● To do
Beginning with the line that holds "JOY2: PS2 -> KY-023" in the data below, give again every line through the one that holds "RGB2: SMD5050 -> KY-016", exactly as written.

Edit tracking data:
========================

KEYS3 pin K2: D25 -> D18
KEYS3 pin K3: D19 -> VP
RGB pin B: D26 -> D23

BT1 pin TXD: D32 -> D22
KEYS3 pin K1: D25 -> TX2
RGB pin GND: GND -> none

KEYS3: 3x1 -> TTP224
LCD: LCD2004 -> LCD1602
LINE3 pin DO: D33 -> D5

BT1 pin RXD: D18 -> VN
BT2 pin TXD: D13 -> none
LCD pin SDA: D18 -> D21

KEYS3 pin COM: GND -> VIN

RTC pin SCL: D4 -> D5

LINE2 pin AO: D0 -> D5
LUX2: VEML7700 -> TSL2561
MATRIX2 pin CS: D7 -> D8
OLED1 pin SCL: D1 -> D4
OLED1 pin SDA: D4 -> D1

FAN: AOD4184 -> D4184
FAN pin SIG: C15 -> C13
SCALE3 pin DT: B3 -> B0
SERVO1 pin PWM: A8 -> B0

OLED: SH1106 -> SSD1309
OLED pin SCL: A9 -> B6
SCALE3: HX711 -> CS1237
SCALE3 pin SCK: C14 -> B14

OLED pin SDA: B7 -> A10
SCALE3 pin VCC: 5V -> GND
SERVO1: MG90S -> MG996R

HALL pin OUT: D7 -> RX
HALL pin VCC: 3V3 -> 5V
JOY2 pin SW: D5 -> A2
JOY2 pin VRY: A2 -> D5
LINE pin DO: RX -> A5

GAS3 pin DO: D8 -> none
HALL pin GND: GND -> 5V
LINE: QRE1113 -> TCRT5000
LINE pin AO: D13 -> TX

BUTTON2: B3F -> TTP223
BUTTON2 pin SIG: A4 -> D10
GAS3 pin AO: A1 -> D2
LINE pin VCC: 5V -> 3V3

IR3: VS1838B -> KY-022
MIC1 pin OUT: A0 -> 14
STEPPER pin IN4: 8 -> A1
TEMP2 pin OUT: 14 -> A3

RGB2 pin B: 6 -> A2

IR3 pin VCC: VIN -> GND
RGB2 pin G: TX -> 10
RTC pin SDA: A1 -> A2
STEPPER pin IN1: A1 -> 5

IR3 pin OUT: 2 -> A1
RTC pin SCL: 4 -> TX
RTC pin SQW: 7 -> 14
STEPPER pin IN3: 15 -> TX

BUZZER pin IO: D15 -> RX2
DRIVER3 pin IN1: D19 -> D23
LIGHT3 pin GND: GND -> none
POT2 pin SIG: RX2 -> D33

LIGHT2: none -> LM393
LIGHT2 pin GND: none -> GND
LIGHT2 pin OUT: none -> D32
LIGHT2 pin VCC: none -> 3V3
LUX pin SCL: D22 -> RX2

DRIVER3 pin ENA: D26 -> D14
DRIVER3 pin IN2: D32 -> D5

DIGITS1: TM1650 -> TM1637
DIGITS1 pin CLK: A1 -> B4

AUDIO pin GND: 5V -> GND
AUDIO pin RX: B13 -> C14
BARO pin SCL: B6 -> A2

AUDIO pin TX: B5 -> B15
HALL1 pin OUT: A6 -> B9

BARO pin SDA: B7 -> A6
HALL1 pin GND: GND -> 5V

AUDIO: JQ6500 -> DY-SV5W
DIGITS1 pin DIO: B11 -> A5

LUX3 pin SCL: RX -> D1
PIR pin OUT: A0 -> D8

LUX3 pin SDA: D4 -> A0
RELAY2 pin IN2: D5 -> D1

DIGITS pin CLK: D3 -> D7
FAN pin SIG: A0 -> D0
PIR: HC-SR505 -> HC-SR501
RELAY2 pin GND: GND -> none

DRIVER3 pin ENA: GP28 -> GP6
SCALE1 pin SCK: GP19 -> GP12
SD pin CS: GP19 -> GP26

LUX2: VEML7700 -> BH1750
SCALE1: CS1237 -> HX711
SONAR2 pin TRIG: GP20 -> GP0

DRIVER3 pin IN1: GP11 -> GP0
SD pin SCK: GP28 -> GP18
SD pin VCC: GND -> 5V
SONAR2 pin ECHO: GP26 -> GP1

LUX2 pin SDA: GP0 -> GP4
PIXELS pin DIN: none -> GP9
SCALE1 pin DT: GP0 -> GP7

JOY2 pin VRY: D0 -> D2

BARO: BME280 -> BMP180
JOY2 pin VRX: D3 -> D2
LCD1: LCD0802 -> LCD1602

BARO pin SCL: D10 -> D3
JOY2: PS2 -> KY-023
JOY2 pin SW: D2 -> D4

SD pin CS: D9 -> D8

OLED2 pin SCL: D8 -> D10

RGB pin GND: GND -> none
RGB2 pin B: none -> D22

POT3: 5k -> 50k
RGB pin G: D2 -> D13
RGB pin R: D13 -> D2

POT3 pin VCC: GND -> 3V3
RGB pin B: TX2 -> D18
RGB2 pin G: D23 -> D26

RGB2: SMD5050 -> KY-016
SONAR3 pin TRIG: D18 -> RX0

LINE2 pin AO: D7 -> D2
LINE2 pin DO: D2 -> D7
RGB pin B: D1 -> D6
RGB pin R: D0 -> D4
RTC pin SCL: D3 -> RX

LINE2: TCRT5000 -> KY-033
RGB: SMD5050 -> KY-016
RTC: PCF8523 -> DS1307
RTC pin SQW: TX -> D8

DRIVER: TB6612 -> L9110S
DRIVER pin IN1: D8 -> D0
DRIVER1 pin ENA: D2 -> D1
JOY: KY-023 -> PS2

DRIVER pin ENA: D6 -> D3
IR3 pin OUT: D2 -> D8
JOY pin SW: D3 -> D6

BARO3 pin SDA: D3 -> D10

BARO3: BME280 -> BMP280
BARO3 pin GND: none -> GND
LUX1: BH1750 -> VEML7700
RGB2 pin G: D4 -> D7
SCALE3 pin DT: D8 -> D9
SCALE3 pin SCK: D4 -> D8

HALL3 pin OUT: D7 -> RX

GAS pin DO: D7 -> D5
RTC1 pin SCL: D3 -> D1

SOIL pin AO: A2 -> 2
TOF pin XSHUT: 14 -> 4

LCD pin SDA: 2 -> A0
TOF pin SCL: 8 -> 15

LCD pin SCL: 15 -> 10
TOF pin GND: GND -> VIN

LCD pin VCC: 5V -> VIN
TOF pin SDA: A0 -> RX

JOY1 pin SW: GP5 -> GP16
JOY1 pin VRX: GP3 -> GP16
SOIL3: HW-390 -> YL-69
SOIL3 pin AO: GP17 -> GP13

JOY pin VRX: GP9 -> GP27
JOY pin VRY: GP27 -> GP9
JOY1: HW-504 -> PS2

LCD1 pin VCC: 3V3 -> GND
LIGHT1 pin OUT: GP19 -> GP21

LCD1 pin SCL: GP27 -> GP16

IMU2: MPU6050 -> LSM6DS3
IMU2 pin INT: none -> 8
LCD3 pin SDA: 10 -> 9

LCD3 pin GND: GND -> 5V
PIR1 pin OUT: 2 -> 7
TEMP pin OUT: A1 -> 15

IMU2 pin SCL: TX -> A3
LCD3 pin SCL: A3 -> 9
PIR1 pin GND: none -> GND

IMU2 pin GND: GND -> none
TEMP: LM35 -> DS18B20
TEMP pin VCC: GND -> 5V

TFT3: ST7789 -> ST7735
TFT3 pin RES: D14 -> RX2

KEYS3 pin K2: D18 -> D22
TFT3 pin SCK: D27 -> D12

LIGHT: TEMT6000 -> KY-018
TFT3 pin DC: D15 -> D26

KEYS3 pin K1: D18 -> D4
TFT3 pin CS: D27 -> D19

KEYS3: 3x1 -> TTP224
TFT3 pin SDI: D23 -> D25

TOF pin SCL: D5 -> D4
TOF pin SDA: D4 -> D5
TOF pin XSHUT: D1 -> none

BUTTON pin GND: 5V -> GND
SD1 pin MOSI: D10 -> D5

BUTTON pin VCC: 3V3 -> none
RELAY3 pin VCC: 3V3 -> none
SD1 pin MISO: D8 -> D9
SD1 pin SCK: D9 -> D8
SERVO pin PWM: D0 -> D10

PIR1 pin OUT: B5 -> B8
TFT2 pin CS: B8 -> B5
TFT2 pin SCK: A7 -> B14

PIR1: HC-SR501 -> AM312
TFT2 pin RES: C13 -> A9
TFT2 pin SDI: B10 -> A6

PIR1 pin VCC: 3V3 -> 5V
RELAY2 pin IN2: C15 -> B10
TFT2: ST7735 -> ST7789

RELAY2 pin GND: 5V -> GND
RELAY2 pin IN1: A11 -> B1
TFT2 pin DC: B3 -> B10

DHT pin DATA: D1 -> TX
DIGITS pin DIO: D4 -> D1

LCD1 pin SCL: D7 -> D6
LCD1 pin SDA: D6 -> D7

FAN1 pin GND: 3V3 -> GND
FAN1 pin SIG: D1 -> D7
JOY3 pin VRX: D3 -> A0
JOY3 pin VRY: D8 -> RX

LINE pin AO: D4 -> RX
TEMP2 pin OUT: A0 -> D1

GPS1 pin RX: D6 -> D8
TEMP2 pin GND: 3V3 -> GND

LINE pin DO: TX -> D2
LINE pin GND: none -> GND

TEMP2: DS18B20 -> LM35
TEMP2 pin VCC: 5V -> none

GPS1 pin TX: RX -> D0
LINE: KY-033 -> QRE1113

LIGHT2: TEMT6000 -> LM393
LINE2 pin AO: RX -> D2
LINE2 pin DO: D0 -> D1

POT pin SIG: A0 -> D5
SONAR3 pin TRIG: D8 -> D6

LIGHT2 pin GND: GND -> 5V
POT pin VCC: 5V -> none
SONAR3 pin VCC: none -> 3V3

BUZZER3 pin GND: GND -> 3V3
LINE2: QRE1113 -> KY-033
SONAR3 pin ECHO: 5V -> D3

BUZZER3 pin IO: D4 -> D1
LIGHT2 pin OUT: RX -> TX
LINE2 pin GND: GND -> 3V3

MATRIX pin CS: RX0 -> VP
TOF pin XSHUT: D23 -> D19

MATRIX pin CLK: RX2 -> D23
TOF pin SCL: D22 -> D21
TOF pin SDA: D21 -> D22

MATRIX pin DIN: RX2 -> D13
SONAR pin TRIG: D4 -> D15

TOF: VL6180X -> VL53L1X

========================

● Solution for this task
JOY2: PS2 -> KY-023
JOY2 pin SW: D2 -> D4

SD pin CS: D9 -> D8

OLED2 pin SCL: D8 -> D10

RGB pin GND: GND -> none
RGB2 pin B: none -> D22

POT3: 5k -> 50k
RGB pin G: D2 -> D13
RGB pin R: D13 -> D2

POT3 pin VCC: GND -> 3V3
RGB pin B: TX2 -> D18
RGB2 pin G: D23 -> D26

RGB2: SMD5050 -> KY-016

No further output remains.